* [Exercise details]: Leaving out every picture, retype the lines below from the top through the one that contains "orange book [500,215,612,294]".

--- START ---

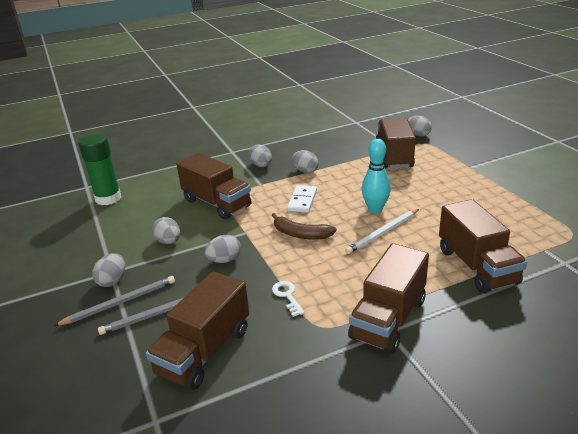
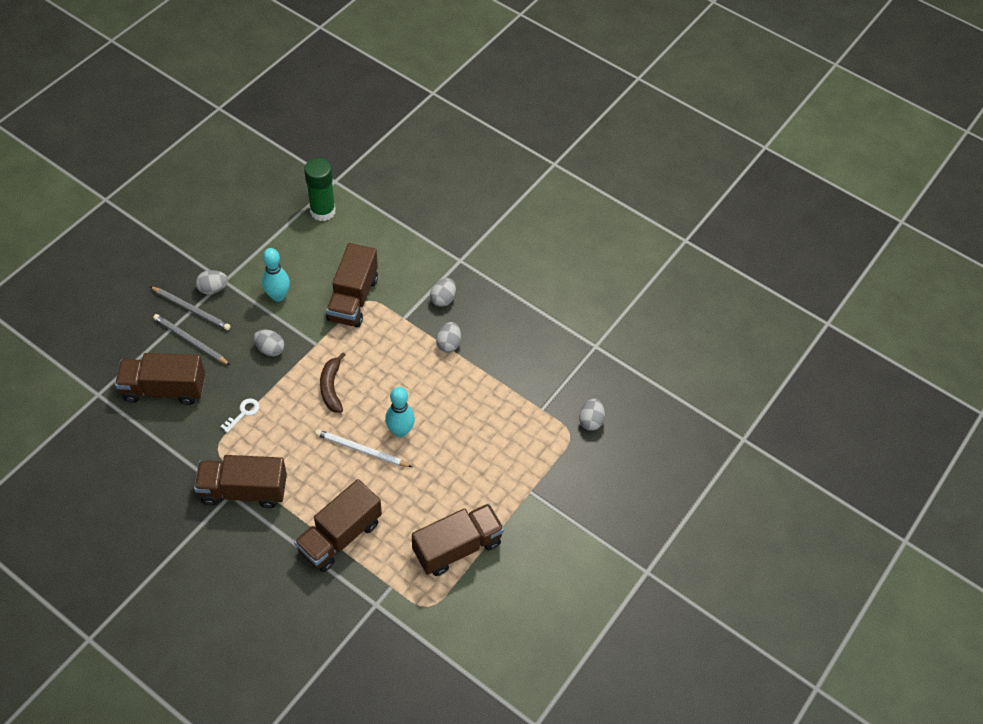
camera: 55 degrees right, 25 degrees up
grey egg [152,217,180,244] -> turquoise bowling pin [262,248,290,302]
white domino [287,185,317,213] -> none
brown truck [375,118,416,169] -> brown truck moved to [412,503,504,576]

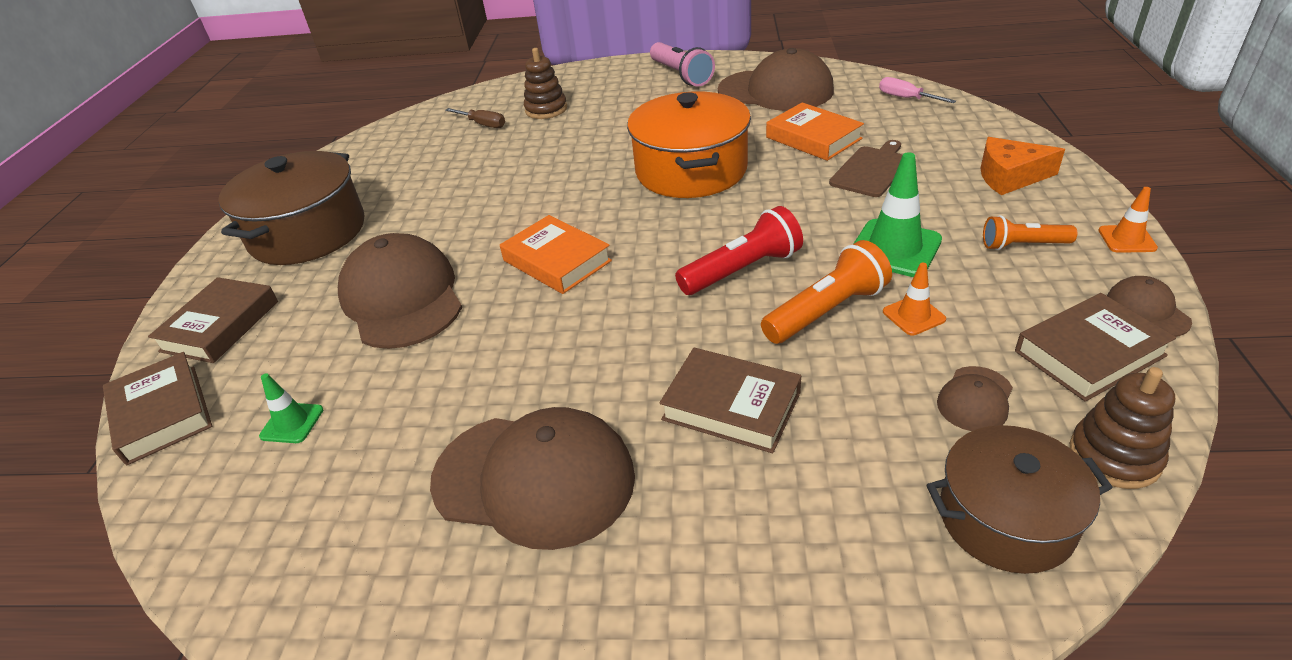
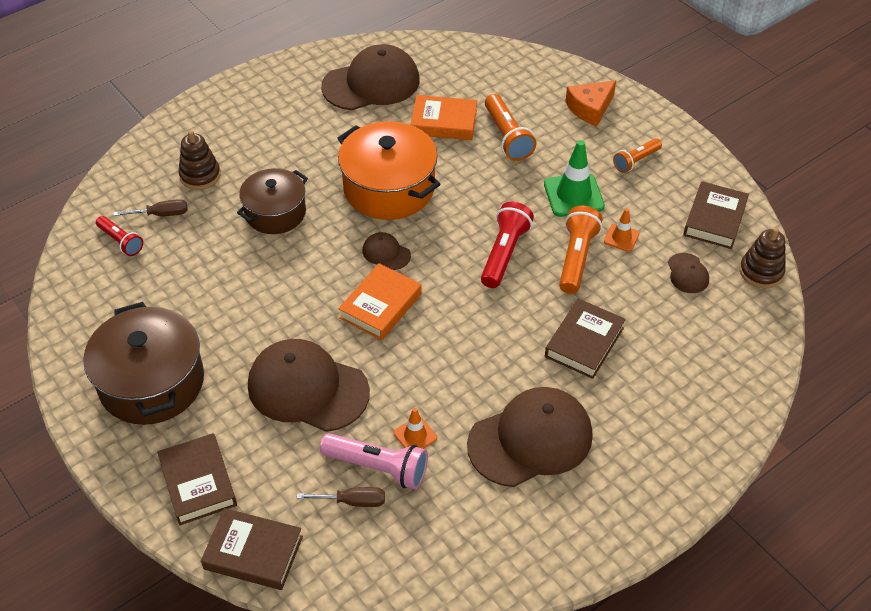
camera: 45 degrees left, 10 degrees up
green traffic cone [259,373,323,443] -> brown screwdriver [297,487,385,507]
orange book [500,215,612,294] -> orange book turned 60 degrees counterclockwise [338,263,422,340]
pink flashlight [650,42,715,87] -> pink flashlight moved to [320,433,428,489]
brown book [660,348,801,453] -> brown book turned 45 degrees counterclockwise [545,298,626,379]
brown cutting board [829,140,903,197] -> orange flashlight [485,94,536,161]
pink screwdriver [879,77,956,103] -> none
brown pot [926,425,1113,574] -> brown pot moved to [237,168,308,234]
orange traffic cone [1098,187,1158,253] -> orange traffic cone moved to [394,408,437,449]
brown cap [1107,276,1192,337] -> brown cap moved to [363,232,411,270]
none -> red flashlight [96,216,143,256]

--- END ---

* [Answer for the task]:
camera: 55 degrees right, 25 degrees up
grey egg [152,217,180,244] -> turquoise bowling pin [262,248,290,302]
white domino [287,185,317,213] -> none
brown truck [375,118,416,169] -> brown truck moved to [412,503,504,576]

camera: 45 degrees left, 10 degrees up
green traffic cone [259,373,323,443] -> brown screwdriver [297,487,385,507]
orange book [500,215,612,294] -> orange book turned 60 degrees counterclockwise [338,263,422,340]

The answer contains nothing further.